Problem requirements | Counting only lines below that contain the string "Wexavo", give the total as a single number.

-- Opening Marker --

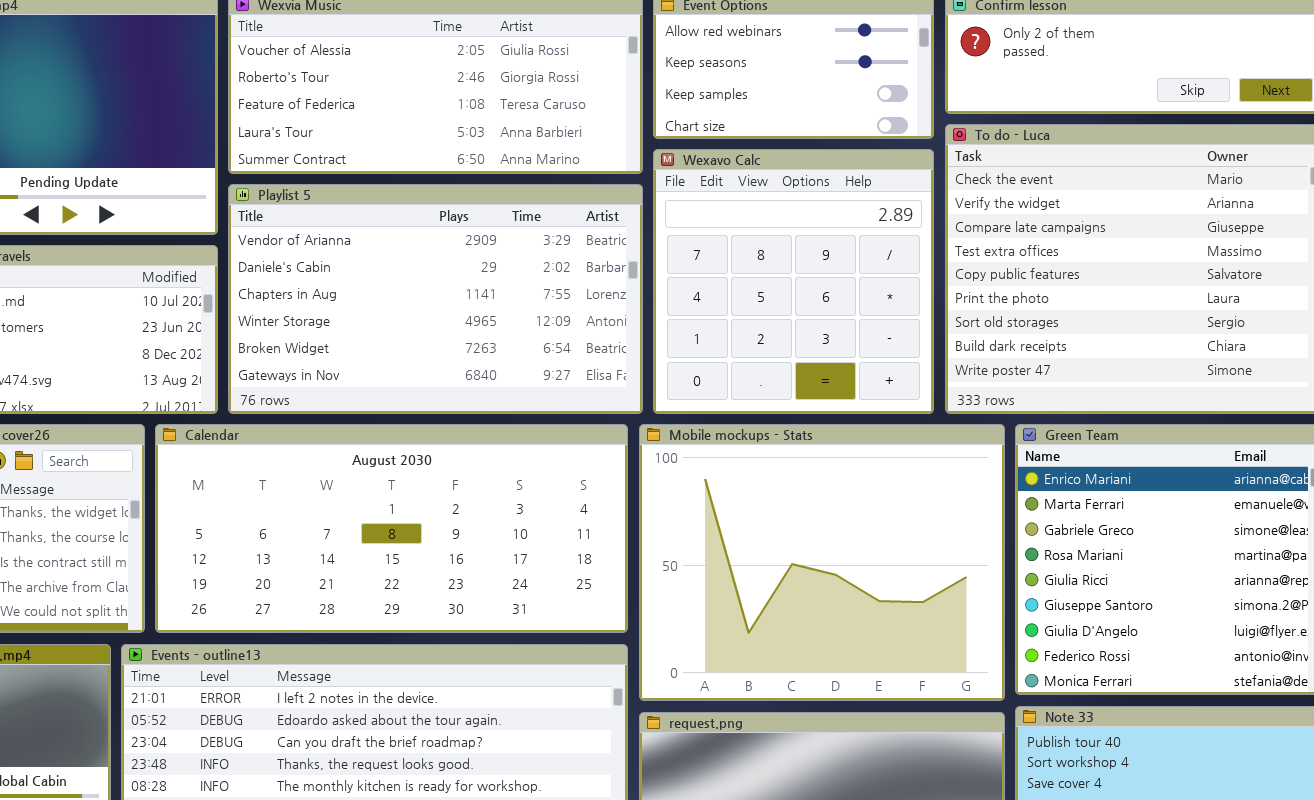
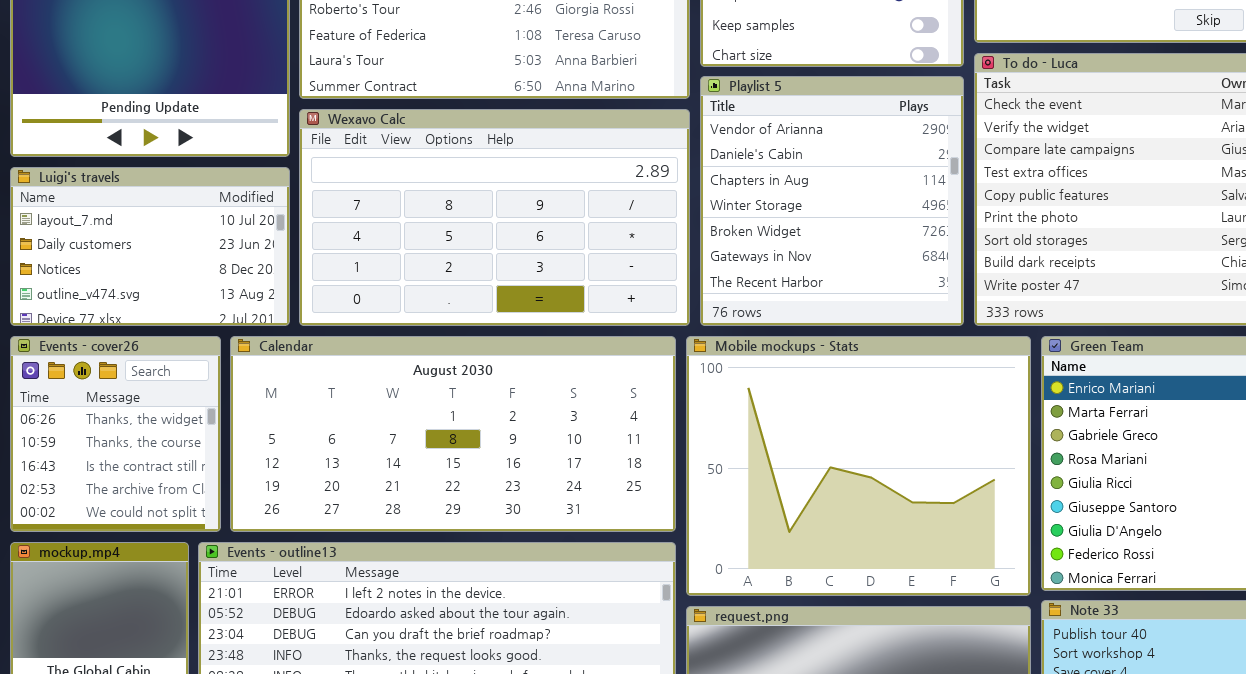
Wexavo Calc: [653,149,934,414] -> [299,109,690,326], moved, resized
Playlist 5: [228,184,643,414] -> [700,76,964,326], moved, resized

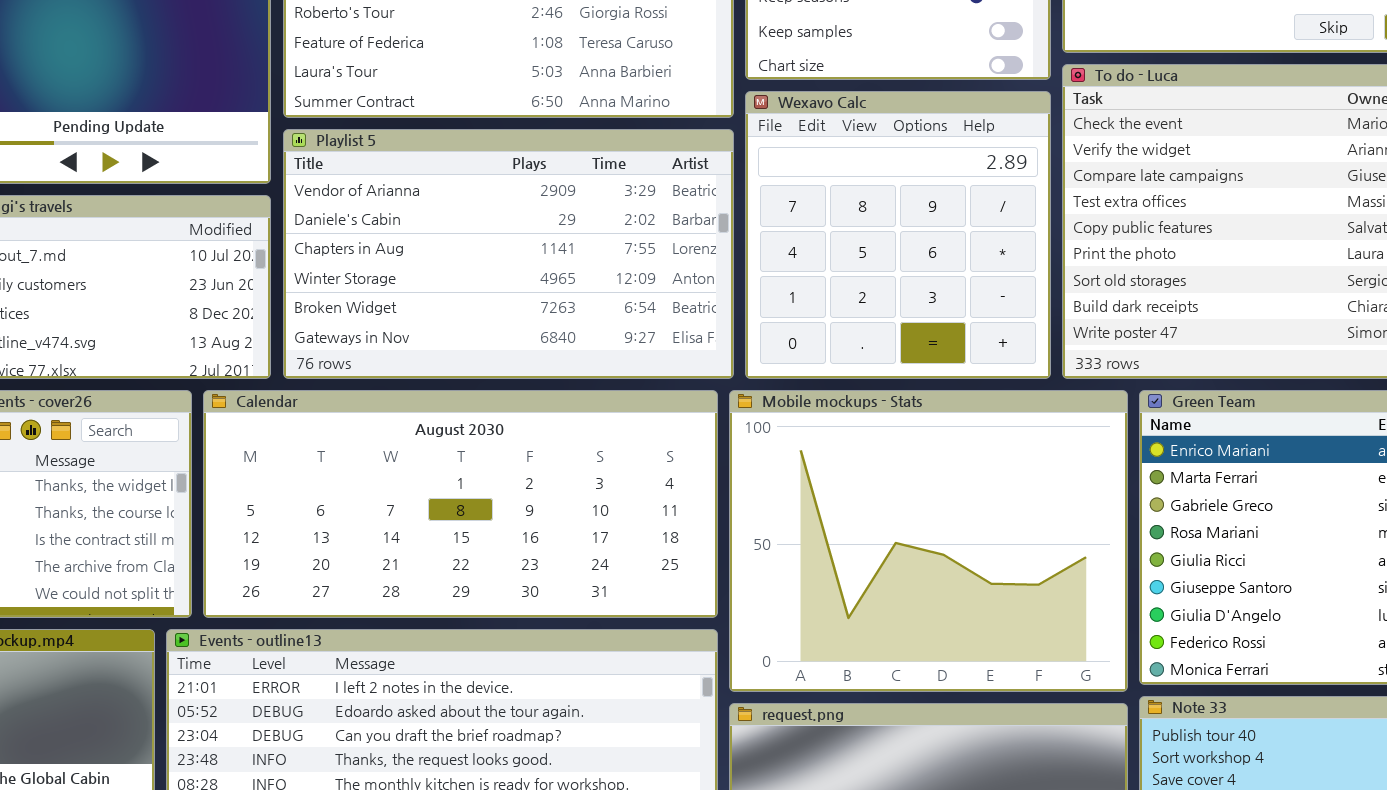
Playlist 5: [700,76,964,326] -> [283,129,734,379], moved, resized
Wexavo Calc: [299,109,690,326] -> [745,91,1051,379], moved, resized

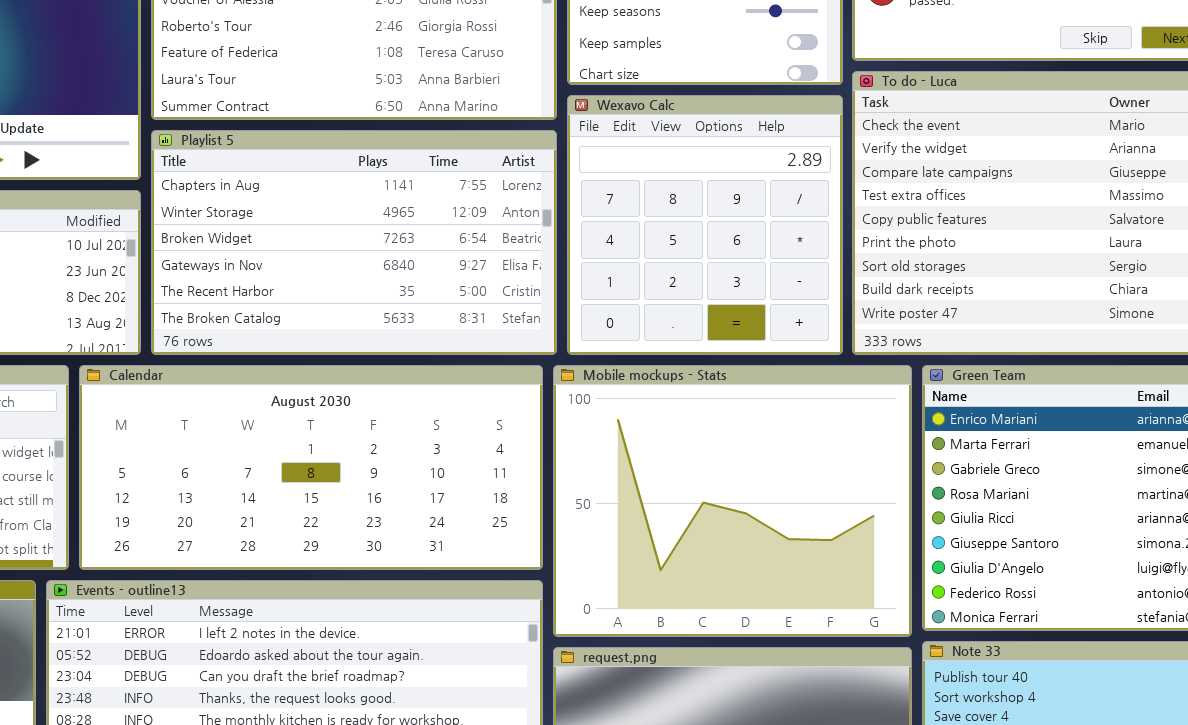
Playlist 5: [283,129,734,379] -> [151,130,557,355], scrolled down 2 rows

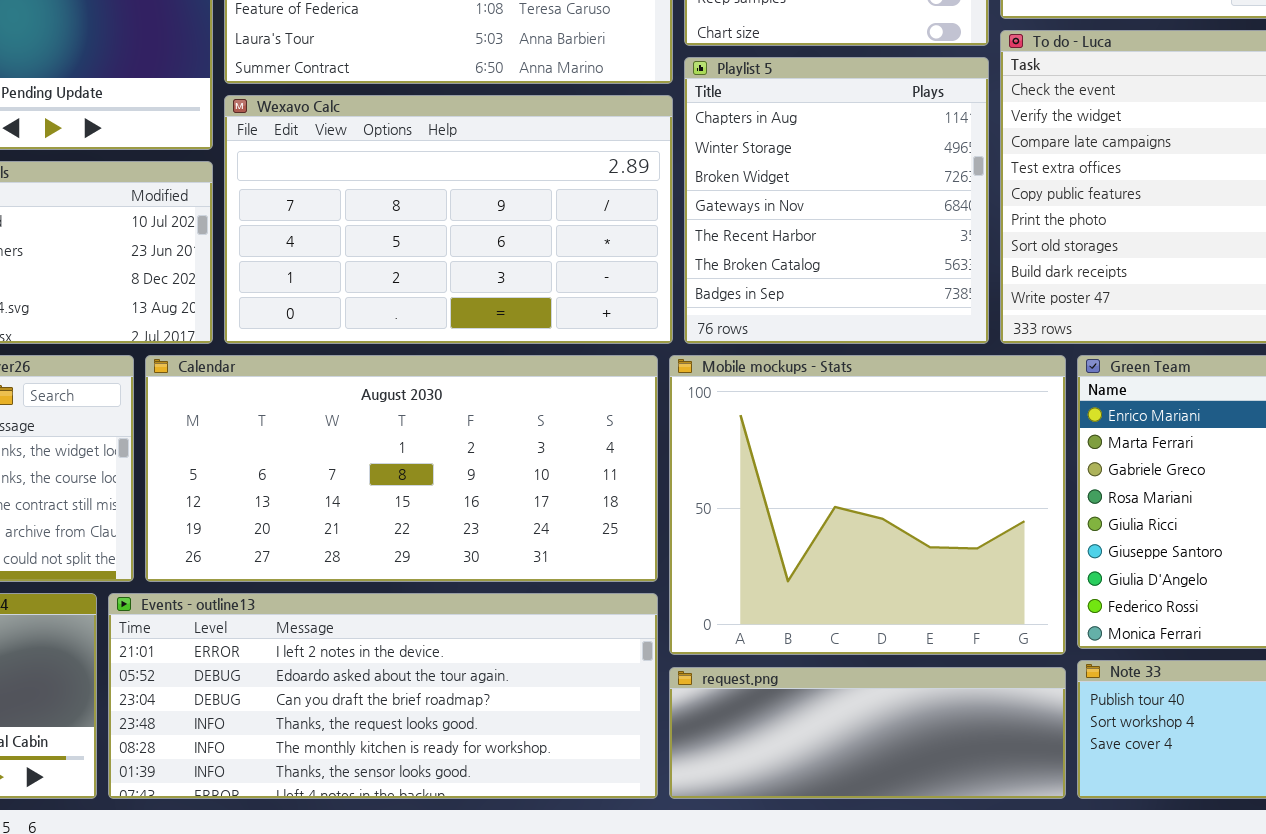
Wexavo Calc: [567,95,843,355] -> [224,95,673,344], moved, resized
Playlist 5: [151,130,557,355] -> [684,57,989,344], moved, resized

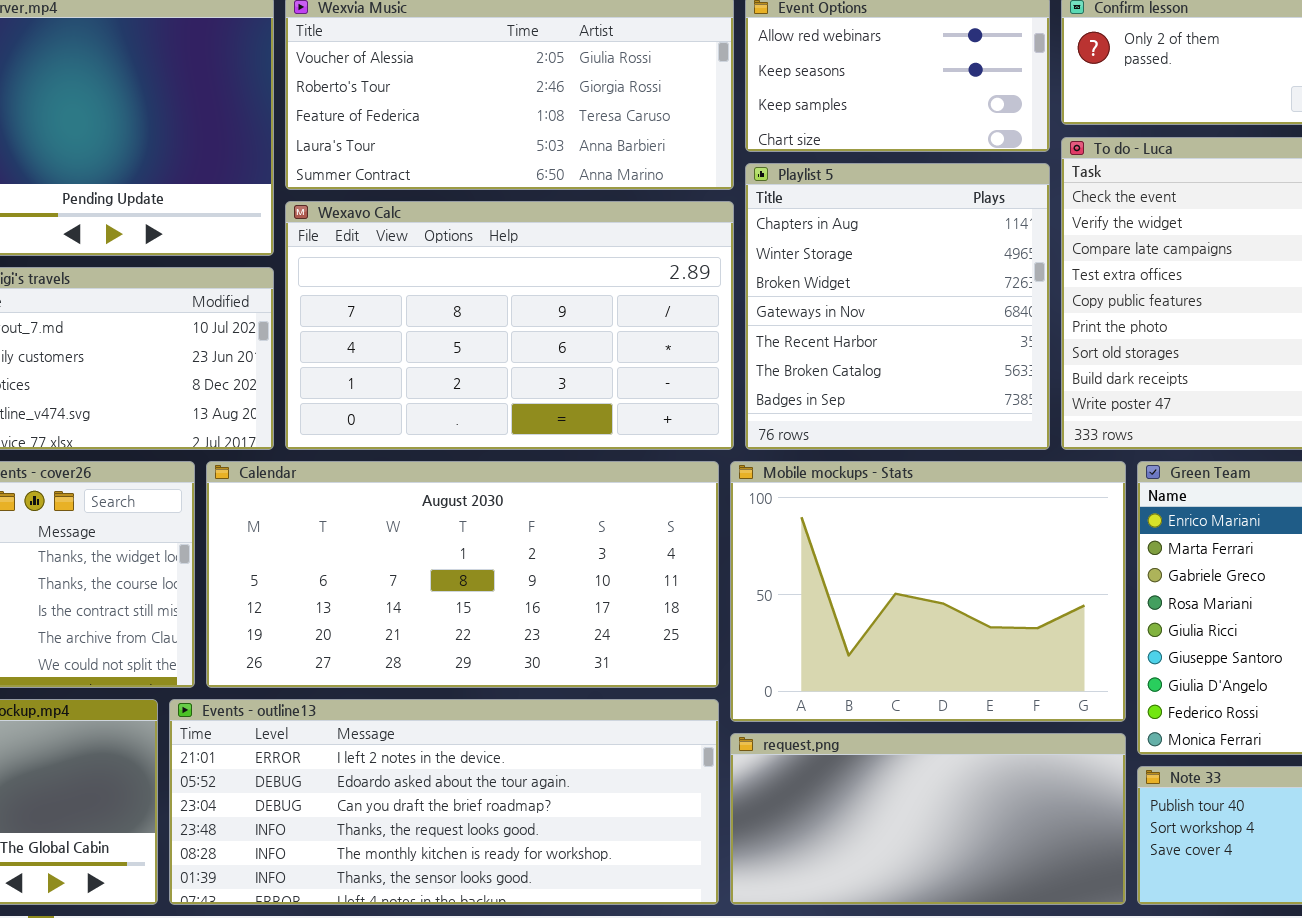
Mobile mockups - Stats: [669,355,1066,655] -> [730,461,1126,722], resized
request.png: [669,667,1066,799] -> [730,733,1126,905], resized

-- Closing Marker --

Answer space | 3